(Stored data entries)
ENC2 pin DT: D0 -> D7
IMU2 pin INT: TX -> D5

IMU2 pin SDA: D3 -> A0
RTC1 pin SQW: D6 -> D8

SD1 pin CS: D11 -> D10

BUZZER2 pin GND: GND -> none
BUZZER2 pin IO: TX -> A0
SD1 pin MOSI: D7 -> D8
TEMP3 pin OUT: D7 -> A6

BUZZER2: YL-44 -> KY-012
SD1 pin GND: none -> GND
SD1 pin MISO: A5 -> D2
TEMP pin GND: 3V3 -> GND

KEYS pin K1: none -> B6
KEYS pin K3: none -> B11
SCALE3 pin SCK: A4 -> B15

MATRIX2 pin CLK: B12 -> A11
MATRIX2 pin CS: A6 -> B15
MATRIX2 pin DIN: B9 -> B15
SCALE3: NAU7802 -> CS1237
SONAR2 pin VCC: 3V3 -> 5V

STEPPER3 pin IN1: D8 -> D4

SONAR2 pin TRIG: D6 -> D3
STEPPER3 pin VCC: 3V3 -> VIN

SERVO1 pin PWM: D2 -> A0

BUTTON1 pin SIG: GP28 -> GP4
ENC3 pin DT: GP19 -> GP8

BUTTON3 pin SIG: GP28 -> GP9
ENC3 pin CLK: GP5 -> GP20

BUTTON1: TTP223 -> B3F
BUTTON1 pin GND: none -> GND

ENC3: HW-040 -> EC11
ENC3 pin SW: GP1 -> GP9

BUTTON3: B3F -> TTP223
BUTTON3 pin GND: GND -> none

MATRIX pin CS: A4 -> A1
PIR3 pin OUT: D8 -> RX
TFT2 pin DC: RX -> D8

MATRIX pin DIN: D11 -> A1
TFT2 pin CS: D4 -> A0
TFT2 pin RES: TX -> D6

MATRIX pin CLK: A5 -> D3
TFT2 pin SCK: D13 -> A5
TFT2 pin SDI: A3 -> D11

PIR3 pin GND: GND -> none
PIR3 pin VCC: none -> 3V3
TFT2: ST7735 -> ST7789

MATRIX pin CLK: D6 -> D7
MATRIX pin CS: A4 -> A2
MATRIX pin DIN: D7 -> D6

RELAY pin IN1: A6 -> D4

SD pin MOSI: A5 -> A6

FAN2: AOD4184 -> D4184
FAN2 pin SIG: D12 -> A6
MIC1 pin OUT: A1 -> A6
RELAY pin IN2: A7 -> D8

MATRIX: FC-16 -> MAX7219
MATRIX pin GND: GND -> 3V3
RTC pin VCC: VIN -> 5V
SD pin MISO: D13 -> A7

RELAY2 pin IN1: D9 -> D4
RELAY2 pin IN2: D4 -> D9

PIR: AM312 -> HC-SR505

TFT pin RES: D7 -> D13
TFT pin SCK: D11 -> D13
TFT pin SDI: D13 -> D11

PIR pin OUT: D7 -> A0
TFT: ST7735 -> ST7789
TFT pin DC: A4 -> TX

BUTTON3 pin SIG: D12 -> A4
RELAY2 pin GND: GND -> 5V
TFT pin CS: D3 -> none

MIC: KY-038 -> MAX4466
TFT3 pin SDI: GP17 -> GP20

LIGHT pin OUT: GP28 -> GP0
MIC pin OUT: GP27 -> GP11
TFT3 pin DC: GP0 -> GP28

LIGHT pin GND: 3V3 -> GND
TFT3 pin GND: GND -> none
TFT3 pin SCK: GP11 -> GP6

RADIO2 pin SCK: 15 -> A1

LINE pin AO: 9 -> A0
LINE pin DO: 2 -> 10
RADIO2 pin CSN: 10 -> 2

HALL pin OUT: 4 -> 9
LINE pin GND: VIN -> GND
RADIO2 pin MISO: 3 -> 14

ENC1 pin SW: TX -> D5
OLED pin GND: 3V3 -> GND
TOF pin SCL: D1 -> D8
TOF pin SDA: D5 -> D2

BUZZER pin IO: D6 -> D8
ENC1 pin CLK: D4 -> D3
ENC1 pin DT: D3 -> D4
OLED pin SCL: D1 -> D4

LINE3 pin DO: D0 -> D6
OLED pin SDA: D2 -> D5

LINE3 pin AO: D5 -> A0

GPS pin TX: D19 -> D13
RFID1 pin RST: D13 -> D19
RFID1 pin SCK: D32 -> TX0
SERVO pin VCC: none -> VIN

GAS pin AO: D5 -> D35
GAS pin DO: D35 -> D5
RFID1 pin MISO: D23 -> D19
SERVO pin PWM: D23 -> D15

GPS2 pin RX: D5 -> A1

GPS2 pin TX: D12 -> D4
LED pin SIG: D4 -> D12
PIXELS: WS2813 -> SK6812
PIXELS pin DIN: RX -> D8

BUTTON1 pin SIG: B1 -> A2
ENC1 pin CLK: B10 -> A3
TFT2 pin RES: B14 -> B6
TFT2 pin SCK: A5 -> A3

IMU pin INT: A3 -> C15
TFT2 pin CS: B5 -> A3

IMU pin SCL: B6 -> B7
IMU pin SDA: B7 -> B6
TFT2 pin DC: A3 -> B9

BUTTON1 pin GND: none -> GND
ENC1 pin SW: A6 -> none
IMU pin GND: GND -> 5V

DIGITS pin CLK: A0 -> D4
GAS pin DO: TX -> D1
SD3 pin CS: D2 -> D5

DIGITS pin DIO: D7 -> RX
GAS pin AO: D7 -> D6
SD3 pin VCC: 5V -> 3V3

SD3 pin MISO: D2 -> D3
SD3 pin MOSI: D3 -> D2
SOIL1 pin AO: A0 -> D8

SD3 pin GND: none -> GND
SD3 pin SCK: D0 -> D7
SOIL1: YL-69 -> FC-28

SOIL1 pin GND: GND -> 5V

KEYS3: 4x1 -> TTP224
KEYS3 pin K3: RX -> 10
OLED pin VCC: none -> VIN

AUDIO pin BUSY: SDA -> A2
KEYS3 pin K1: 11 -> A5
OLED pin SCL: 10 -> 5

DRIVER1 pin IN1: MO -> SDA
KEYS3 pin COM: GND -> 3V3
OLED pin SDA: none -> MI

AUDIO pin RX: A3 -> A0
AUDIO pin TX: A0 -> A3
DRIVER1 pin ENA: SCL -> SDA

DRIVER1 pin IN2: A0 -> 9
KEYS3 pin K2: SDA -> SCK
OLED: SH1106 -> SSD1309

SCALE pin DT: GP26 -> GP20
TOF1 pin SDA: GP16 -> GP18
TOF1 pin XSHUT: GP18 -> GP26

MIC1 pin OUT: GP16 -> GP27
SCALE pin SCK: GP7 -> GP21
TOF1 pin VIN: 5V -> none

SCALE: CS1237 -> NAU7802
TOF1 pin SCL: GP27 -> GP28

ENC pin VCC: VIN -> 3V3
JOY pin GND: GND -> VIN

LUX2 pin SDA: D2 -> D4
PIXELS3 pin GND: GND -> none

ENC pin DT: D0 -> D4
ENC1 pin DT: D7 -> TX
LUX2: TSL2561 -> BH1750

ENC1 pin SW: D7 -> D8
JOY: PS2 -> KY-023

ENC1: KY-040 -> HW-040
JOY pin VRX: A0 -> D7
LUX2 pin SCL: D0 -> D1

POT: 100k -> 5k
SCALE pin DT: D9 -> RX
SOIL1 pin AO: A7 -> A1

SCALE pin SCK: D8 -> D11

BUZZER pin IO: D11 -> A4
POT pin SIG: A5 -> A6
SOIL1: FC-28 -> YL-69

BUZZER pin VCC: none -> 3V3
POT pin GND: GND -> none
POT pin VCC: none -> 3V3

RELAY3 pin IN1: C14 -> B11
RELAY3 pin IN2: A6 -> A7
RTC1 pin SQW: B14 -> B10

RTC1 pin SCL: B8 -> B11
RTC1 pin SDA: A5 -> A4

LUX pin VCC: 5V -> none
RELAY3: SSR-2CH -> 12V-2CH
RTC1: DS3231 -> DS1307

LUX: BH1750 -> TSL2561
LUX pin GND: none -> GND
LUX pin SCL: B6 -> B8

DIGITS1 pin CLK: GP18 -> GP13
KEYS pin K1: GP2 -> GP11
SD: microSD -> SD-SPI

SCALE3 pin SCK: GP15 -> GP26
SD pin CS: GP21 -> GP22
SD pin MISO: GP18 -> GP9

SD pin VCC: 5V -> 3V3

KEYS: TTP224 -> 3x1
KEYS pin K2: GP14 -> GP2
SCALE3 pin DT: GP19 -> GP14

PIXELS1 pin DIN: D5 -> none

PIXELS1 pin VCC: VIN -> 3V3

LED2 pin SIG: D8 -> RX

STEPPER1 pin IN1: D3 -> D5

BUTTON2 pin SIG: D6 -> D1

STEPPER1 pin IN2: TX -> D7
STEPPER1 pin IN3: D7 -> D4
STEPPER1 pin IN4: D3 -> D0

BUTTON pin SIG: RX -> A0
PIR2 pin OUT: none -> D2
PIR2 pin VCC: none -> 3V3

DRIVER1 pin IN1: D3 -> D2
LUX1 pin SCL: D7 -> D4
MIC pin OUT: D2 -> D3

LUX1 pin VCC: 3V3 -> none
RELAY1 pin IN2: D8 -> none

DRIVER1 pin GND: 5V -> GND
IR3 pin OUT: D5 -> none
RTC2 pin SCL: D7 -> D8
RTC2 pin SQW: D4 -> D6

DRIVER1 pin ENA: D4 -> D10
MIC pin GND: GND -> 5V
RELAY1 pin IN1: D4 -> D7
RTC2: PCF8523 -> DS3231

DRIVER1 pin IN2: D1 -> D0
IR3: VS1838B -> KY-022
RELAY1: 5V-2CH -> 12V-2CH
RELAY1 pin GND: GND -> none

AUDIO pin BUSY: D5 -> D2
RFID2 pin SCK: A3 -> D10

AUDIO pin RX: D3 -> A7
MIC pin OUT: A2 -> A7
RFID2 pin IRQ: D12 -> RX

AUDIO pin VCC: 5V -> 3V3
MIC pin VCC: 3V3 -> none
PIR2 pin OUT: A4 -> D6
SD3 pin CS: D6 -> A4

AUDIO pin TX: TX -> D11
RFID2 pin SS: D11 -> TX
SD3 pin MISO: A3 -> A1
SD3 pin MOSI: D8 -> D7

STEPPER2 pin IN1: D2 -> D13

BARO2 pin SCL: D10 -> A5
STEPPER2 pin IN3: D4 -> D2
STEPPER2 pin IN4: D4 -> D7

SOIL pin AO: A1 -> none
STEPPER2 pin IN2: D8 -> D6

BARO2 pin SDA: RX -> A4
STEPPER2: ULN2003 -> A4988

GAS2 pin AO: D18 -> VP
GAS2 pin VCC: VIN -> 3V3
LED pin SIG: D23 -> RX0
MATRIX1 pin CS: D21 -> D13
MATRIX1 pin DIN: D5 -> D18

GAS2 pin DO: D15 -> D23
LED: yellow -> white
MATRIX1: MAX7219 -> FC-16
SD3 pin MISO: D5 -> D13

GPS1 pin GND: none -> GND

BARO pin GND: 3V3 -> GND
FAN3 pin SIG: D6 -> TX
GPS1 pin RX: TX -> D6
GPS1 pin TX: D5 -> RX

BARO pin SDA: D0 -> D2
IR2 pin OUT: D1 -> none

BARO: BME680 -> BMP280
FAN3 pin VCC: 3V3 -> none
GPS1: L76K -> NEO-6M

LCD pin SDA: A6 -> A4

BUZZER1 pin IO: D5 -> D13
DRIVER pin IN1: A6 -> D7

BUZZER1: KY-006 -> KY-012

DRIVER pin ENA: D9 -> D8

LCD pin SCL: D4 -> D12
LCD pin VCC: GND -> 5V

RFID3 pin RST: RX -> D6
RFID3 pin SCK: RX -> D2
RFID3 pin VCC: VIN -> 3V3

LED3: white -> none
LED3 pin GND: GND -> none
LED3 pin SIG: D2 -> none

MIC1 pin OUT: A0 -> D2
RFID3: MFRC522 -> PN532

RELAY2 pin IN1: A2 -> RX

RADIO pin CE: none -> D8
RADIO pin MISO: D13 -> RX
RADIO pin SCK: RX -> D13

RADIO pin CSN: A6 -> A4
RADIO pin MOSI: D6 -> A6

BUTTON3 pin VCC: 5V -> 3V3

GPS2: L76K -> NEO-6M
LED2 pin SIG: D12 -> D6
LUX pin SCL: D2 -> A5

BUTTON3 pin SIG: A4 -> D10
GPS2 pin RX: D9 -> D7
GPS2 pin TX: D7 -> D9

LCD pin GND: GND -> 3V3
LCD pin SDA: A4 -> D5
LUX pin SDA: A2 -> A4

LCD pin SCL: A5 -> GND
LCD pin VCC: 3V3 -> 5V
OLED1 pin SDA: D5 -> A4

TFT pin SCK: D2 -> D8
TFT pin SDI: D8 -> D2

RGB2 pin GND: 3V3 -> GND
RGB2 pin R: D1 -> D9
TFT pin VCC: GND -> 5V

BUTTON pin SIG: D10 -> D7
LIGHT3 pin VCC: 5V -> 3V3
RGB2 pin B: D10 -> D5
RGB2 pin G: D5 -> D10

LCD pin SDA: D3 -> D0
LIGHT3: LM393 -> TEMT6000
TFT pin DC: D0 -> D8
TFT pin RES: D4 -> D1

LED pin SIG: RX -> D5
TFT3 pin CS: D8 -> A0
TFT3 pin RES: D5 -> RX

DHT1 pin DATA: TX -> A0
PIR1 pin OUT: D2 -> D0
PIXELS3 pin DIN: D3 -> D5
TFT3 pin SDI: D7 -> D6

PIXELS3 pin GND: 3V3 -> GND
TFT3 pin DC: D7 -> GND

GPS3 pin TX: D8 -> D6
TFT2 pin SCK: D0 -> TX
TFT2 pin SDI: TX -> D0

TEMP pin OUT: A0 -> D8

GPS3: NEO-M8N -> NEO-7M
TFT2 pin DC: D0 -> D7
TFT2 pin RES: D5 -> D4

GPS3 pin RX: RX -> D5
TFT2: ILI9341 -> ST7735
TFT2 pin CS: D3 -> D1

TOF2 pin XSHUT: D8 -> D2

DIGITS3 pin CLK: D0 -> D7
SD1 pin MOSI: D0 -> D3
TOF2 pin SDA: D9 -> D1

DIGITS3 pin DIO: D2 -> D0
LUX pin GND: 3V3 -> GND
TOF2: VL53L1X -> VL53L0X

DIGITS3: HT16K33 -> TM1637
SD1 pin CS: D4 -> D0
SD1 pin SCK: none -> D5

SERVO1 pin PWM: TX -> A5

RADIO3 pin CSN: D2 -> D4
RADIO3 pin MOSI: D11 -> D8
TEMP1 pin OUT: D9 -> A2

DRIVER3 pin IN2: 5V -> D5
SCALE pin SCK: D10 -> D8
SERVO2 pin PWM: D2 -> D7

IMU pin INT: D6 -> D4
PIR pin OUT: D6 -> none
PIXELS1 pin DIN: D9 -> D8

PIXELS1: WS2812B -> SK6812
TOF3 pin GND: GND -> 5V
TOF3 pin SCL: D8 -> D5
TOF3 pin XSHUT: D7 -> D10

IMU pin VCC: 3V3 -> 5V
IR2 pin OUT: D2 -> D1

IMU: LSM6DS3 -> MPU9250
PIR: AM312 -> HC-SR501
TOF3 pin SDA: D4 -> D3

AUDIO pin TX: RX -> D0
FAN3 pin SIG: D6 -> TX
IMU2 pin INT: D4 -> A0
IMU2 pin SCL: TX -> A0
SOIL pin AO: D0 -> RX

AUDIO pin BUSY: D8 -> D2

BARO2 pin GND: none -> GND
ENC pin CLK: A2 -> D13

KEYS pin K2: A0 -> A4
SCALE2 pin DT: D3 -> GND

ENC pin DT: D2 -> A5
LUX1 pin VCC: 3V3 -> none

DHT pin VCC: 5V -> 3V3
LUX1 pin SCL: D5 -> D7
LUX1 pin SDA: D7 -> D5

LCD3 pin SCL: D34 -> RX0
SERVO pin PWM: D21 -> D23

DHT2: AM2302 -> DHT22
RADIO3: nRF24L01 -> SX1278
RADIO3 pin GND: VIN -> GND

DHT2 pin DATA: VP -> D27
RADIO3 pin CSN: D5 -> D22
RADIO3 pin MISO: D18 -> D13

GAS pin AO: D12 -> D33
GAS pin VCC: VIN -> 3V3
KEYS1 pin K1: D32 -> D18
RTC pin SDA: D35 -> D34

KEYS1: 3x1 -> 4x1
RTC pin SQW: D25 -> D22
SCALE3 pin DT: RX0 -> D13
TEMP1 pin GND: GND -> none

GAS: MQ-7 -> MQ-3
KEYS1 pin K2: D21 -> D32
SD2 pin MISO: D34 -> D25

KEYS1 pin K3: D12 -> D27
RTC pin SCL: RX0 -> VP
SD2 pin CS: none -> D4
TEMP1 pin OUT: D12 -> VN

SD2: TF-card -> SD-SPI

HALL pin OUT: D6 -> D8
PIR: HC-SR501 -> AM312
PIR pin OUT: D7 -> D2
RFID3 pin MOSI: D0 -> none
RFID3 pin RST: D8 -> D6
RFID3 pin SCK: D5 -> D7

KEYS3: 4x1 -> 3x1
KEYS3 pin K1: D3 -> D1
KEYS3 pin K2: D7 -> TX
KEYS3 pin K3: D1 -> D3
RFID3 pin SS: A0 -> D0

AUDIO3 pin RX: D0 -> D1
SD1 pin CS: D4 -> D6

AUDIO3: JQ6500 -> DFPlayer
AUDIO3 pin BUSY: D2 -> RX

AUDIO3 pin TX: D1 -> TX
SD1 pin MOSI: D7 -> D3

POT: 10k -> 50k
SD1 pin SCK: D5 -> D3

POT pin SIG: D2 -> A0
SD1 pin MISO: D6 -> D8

TASK GOAL: Starting with the line above that holds "AUDIO pin VCC: 5V -> 3V3" and stopping with the line that holds "SOIL pin AO: A1 -> none", reproduce each line exactly, omitting all other lines.

TASK SOLUTION:
AUDIO pin VCC: 5V -> 3V3
MIC pin VCC: 3V3 -> none
PIR2 pin OUT: A4 -> D6
SD3 pin CS: D6 -> A4

AUDIO pin TX: TX -> D11
RFID2 pin SS: D11 -> TX
SD3 pin MISO: A3 -> A1
SD3 pin MOSI: D8 -> D7

STEPPER2 pin IN1: D2 -> D13

BARO2 pin SCL: D10 -> A5
STEPPER2 pin IN3: D4 -> D2
STEPPER2 pin IN4: D4 -> D7

SOIL pin AO: A1 -> none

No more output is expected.